* Stated task *
Please gather every line in the data below that contains the string "kern", and copy each one in full.

* Given data *
- - - - -

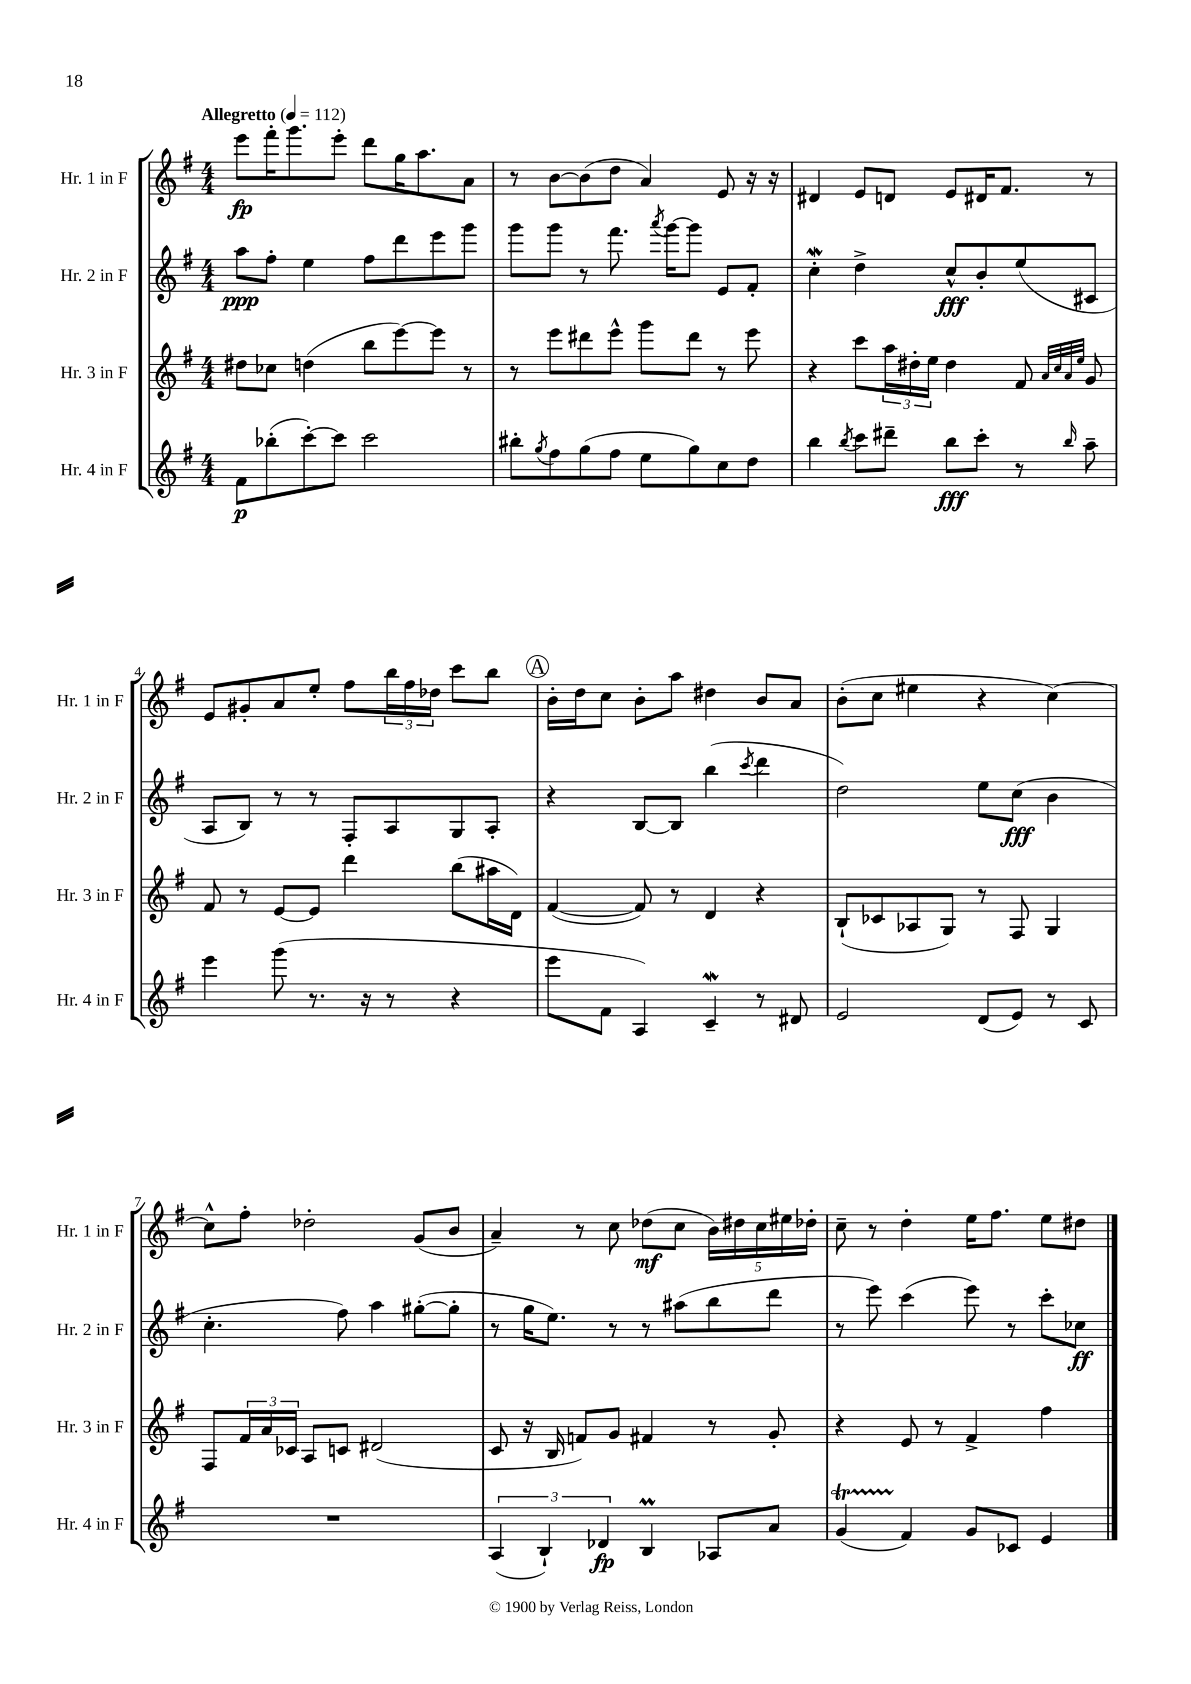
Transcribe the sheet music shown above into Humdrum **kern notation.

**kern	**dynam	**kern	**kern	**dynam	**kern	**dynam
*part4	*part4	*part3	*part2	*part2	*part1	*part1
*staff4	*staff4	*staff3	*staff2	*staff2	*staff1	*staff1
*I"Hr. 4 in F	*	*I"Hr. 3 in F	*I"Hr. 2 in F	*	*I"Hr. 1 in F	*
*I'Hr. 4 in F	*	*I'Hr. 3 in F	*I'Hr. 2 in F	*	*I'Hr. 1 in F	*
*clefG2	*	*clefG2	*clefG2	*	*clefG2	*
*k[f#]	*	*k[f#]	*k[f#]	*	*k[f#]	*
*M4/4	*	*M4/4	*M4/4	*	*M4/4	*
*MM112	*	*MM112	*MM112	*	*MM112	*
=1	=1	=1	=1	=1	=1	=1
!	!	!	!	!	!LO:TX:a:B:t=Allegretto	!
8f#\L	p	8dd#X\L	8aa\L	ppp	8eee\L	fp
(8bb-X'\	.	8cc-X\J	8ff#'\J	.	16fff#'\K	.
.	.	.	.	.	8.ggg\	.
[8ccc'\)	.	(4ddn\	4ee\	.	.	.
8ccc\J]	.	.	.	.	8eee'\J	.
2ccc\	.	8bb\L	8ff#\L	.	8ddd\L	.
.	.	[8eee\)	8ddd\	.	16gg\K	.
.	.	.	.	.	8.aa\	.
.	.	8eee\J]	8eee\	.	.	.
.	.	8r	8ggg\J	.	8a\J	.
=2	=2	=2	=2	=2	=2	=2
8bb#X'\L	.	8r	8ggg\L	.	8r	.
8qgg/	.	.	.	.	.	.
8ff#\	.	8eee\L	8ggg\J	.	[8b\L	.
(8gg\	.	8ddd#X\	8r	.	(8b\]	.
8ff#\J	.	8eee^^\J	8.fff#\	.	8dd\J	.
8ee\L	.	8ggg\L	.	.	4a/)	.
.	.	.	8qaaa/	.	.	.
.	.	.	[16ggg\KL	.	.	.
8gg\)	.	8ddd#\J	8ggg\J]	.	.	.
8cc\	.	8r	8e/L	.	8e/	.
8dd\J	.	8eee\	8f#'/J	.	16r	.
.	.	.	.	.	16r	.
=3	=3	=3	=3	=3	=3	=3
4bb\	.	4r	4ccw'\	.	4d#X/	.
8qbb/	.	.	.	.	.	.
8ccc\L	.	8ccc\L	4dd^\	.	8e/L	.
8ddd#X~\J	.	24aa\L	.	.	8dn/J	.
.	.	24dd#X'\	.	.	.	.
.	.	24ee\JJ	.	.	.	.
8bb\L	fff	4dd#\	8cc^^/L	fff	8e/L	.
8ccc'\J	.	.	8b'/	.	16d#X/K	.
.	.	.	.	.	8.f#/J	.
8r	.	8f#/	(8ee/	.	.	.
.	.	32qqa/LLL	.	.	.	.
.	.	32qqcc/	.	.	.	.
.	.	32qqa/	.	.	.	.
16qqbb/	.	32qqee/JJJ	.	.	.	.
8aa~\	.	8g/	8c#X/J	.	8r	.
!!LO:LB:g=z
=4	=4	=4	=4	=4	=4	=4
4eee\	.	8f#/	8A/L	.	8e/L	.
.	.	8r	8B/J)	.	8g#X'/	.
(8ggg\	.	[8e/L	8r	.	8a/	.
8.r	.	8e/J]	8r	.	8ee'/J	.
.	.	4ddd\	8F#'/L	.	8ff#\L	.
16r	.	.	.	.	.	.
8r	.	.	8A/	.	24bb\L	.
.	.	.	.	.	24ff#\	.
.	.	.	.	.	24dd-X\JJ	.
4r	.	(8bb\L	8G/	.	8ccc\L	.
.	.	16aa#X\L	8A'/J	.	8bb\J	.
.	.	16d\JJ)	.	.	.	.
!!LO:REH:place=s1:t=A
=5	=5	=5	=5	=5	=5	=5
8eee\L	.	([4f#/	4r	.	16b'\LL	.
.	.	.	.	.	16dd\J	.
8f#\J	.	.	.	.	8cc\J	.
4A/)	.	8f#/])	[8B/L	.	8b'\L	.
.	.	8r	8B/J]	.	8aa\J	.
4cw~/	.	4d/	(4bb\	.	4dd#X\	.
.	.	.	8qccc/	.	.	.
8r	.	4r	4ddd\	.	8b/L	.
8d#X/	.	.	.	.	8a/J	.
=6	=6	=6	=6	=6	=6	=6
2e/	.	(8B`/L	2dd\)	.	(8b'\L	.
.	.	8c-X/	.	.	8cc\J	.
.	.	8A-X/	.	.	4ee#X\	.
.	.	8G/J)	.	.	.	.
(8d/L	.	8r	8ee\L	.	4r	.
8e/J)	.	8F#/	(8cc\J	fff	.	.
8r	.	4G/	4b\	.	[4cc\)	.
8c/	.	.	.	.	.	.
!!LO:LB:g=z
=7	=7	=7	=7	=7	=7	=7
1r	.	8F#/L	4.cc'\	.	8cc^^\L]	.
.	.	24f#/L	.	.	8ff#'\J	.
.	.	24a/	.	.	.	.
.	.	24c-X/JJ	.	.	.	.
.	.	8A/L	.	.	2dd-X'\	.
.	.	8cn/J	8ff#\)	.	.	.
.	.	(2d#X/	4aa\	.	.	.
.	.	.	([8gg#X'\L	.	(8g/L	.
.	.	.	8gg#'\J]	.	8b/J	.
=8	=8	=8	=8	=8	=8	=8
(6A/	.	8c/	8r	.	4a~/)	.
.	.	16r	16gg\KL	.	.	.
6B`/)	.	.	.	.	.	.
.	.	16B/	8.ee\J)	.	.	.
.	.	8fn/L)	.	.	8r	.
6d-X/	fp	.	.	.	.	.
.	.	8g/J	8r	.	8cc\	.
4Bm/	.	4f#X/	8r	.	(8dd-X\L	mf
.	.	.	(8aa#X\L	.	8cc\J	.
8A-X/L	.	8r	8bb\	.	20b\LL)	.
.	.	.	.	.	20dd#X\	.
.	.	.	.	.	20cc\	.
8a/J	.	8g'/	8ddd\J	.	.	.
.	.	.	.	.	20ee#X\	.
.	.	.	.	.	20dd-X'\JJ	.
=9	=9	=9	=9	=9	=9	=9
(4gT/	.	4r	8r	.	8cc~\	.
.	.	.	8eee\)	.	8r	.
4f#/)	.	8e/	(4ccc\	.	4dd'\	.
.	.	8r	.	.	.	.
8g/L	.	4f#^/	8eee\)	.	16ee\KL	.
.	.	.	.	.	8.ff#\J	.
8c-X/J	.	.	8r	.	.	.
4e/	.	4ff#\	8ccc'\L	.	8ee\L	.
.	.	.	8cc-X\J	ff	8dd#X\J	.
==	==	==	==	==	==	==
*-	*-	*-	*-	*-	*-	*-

- - - - -

* Expected output *
Transcribe the sheet music shown above into Humdrum **kern notation.
**kern	**dynam	**kern	**kern	**dynam	**kern	**dynam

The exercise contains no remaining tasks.